╔══
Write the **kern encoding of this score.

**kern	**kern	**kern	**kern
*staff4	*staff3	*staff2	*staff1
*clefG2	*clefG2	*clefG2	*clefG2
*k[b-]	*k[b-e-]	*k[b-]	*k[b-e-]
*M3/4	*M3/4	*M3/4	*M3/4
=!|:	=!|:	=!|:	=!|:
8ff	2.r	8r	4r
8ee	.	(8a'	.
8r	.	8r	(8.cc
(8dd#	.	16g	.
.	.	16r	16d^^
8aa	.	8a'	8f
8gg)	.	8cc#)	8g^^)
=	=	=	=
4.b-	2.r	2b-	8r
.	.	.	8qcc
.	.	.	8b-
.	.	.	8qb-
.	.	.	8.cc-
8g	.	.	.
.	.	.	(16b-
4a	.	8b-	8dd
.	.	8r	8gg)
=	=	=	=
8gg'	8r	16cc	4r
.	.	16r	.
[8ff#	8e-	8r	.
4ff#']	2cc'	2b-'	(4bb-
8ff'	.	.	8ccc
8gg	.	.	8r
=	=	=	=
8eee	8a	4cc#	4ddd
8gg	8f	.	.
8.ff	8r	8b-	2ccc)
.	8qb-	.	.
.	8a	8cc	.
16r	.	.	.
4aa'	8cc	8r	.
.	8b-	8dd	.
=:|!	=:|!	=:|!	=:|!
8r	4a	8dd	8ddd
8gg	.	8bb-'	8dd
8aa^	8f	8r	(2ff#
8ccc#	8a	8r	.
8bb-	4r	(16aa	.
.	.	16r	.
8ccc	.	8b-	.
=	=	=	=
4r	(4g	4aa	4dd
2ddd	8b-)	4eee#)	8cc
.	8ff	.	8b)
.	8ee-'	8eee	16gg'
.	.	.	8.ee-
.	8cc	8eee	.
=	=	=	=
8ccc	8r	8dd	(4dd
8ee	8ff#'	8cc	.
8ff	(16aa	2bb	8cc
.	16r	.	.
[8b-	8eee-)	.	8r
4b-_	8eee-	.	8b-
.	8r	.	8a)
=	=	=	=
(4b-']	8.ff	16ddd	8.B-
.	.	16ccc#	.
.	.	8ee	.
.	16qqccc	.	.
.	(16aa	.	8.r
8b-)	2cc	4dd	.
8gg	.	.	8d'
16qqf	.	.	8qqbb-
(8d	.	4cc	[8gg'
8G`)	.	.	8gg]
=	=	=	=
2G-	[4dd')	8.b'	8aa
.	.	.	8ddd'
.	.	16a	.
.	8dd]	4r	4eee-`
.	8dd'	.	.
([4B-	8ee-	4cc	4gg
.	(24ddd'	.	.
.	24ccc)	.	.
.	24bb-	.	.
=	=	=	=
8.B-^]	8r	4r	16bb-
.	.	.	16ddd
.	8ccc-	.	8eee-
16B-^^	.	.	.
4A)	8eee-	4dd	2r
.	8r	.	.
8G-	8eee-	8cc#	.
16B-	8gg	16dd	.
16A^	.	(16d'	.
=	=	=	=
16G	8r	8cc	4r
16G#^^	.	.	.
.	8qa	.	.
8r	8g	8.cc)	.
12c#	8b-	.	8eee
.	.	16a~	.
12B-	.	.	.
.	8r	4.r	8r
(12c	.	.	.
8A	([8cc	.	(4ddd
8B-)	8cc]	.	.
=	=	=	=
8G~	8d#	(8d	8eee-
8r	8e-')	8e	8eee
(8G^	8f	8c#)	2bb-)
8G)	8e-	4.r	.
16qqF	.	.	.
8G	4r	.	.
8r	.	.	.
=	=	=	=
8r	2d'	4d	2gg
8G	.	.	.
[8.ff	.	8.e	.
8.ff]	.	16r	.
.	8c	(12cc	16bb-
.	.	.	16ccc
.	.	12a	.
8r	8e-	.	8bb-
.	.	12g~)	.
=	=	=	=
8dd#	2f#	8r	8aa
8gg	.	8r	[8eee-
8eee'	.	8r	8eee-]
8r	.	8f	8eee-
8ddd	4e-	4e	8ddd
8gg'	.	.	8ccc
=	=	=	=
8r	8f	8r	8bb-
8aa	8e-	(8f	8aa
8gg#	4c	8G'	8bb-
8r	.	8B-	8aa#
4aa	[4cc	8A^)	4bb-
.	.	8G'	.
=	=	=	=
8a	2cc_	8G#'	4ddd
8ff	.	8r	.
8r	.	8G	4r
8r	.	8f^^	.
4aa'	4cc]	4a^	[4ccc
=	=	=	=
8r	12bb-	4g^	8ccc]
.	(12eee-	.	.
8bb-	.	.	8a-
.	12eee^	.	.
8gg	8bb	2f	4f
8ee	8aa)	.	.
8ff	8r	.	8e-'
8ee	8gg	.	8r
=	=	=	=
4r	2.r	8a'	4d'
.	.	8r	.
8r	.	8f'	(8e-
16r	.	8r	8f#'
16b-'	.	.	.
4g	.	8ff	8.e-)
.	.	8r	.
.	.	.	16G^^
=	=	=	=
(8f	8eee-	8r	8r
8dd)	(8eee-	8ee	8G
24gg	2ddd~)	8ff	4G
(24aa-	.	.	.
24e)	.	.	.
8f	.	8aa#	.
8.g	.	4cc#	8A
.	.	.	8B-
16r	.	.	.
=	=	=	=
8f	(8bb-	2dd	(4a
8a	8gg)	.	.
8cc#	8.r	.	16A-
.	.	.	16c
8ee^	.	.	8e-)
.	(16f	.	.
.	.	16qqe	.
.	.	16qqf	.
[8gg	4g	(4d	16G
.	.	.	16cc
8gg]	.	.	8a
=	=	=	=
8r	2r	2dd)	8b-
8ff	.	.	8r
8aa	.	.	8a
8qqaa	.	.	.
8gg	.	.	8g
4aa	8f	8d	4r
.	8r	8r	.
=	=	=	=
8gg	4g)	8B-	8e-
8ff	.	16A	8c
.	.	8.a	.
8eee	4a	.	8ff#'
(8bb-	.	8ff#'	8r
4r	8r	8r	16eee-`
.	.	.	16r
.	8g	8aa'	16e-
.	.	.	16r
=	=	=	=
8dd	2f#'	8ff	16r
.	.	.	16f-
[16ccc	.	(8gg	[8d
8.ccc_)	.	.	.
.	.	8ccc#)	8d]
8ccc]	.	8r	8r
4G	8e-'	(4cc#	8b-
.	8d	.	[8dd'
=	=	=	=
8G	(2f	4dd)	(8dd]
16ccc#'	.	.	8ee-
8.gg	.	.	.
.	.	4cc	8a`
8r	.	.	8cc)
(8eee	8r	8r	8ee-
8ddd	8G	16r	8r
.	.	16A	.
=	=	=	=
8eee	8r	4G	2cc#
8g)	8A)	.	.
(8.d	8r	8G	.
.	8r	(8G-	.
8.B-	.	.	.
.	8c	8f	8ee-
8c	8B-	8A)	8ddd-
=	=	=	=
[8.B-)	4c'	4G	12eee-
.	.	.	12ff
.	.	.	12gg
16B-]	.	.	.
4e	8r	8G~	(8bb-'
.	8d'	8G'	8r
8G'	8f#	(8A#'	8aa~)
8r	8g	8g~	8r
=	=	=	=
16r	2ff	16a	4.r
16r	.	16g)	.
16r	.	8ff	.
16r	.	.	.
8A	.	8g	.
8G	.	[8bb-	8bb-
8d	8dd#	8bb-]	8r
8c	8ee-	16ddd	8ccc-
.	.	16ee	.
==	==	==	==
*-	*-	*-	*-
╚══
Filter the entries above down to the lines that contain the string "kern", copying each matching line in full. Letter case counts when matching.

### PROBLEM SOLUTION
Write the **kern encoding of this score.
**kern	**kern	**kern	**kern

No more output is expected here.